Word for word, transcribe the listing that follows, minus any pictures.
===== Given records
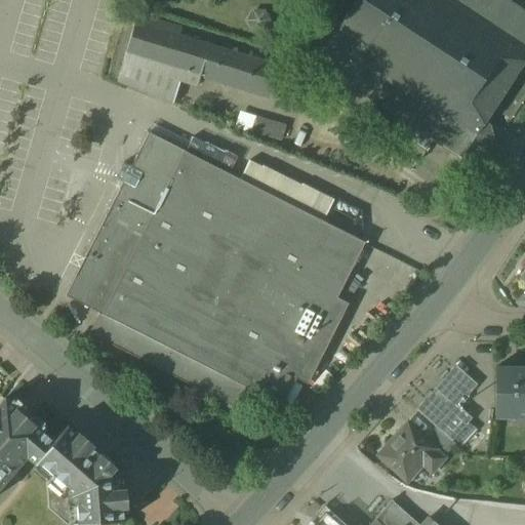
[(357,0),(332,38),(332,37),(316,63),(321,67),(321,66),(402,119),(395,129),(426,151),(433,140),(436,142),(468,163),(474,162),(485,144),(485,143),(489,142),(488,134),(484,134),(479,132),(524,62),(524,13),(505,0),(357,0)]
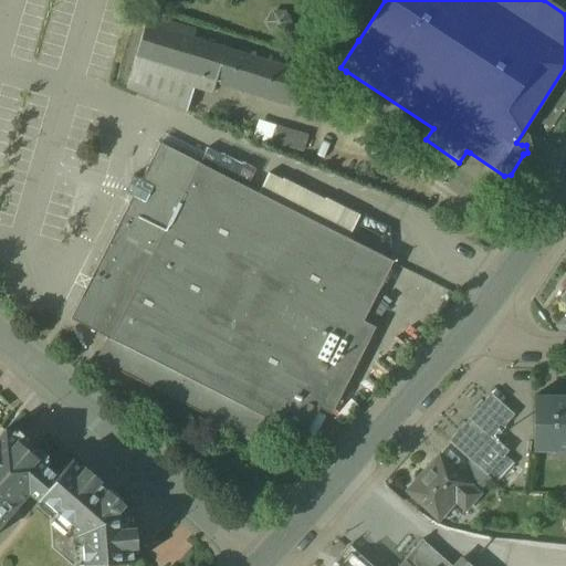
[(290,22),(284,14),(274,13),(269,23),(274,31),(284,31),(290,22)]
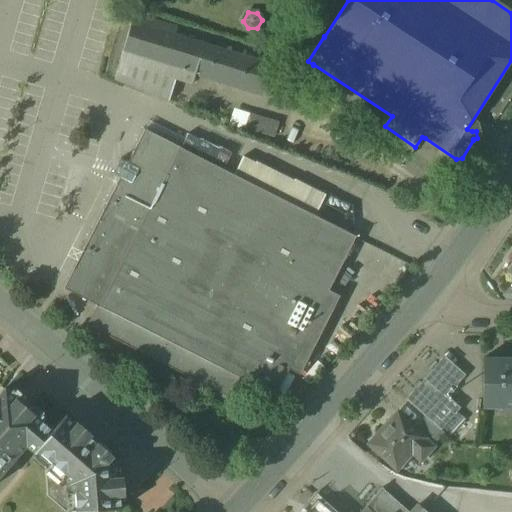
[(204,43),(144,25),(146,18),(133,14),(122,49),(125,50),(184,68),(188,54),(199,58),(204,43)]
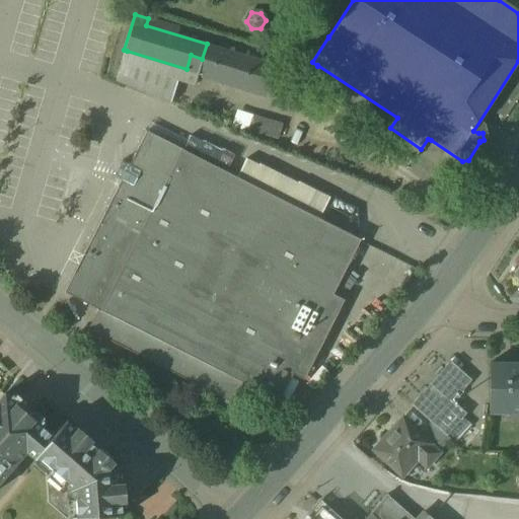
[(275,64),(207,44),(202,59),(191,55),(187,69),(127,51),(117,80),(176,103),(178,96),(173,94),(179,79),(196,84),(199,73),(266,93),(275,64)]
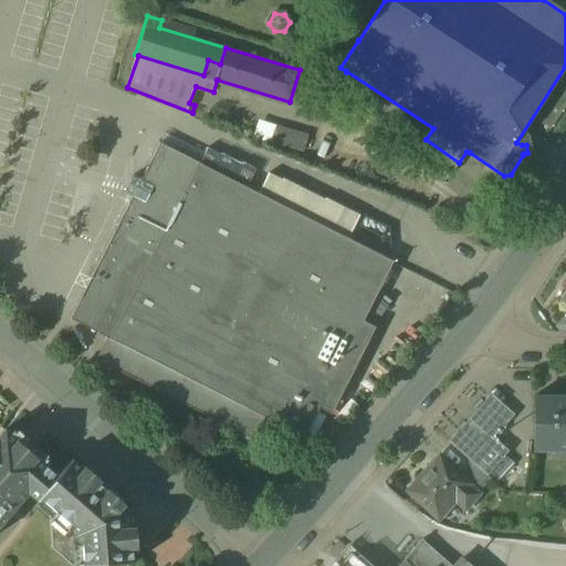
[(307,135),(274,125),(270,142),(303,152),(307,135)]
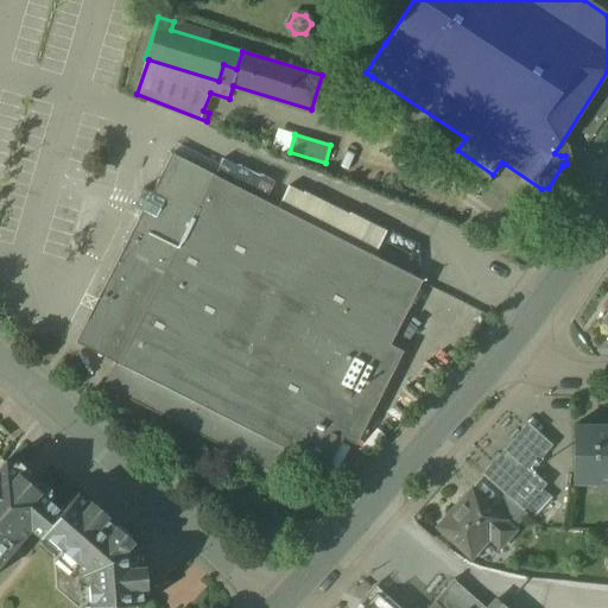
[(276,207),(170,154),(144,208),(76,343),(116,363),(105,390),(274,473),(284,453),(322,470),(339,439),(353,447),(397,358),(384,350),(416,285),(373,265),(388,234),(287,184),(276,207)]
==========
▶ _Solution to this exercise_:
[(357,0),(332,38),(332,37),(316,63),(321,67),(321,66),(402,119),(395,129),(426,151),(433,140),(436,142),(468,163),(474,162),(485,144),(485,143),(489,142),(488,134),(484,134),(479,132),(524,62),(524,13),(505,0),(357,0)]
[(290,22),(284,14),(274,13),(269,23),(274,31),(284,31),(290,22)]
[(204,43),(144,25),(146,18),(133,14),(122,49),(125,50),(184,68),(188,54),(199,58),(204,43)]
[(275,64),(207,44),(202,59),(191,55),(187,69),(127,51),(117,80),(176,103),(178,96),(173,94),(179,79),(196,84),(199,73),(266,93),(275,64)]
[(307,135),(274,125),(270,142),(303,152),(307,135)]
[(276,207),(170,154),(144,208),(76,343),(116,363),(105,390),(274,473),(284,453),(322,470),(339,439),(353,447),(397,358),(384,350),(416,285),(373,265),(388,234),(287,184),(276,207)]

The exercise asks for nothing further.